*** Begin section ***
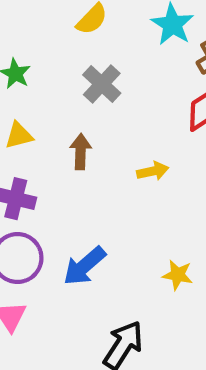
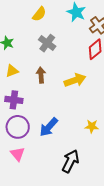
yellow arrow: (153, 171) -> (75, 80), size x1.5

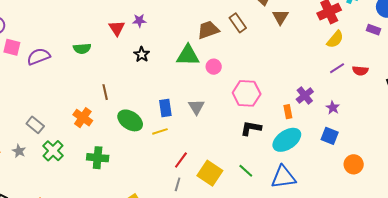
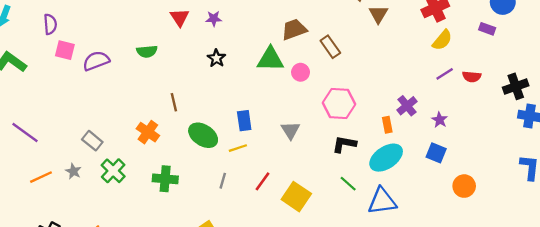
brown rectangle: (238, 23) -> (330, 47), moved
red triangle: (117, 28) -> (180, 17), moved
gray triangle: (196, 107) -> (291, 130), moved
green line: (246, 171) -> (348, 184), moved
gray line: (178, 184) -> (223, 181), moved

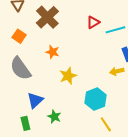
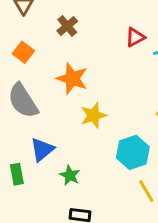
brown cross: (47, 17) -> (67, 26), size x0.6
orange star: (53, 52) -> (72, 78), size x1.5
green rectangle: (25, 123) -> (17, 174), moved

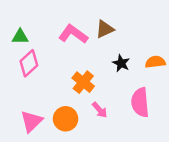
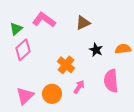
pink L-shape: (73, 34) -> (44, 20), moved
green triangle: (20, 37) -> (16, 29), turned -40
pink arrow: (100, 110) -> (79, 87), turned -104

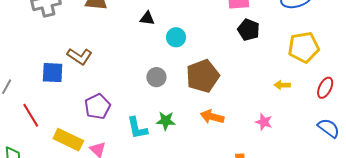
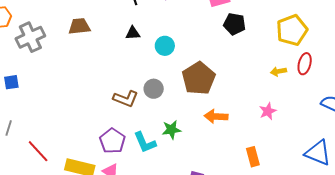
brown L-shape: (80, 56) -> (126, 99), moved
blue square: (53, 73) -> (11, 82), moved, size x0.7
red ellipse: (325, 88) -> (305, 64), moved
purple pentagon: (98, 106) -> (112, 141), moved
pink star: (264, 122) -> (268, 111), turned -30

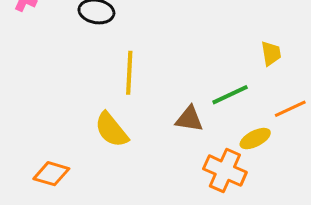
*** End section ***
Repeat the lines above exactly, beginning with the one containing "red triangle: (117, 28) -> (180, 17), moved" and finishing with the one containing "brown cross: (47, 17) -> (67, 26), size x0.6". No pictures belong in the copy.

Output for this task |
red triangle: (117, 28) -> (180, 17), moved
gray triangle: (196, 107) -> (291, 130), moved
green line: (246, 171) -> (348, 184), moved
gray line: (178, 184) -> (223, 181), moved

brown cross: (47, 17) -> (67, 26), size x0.6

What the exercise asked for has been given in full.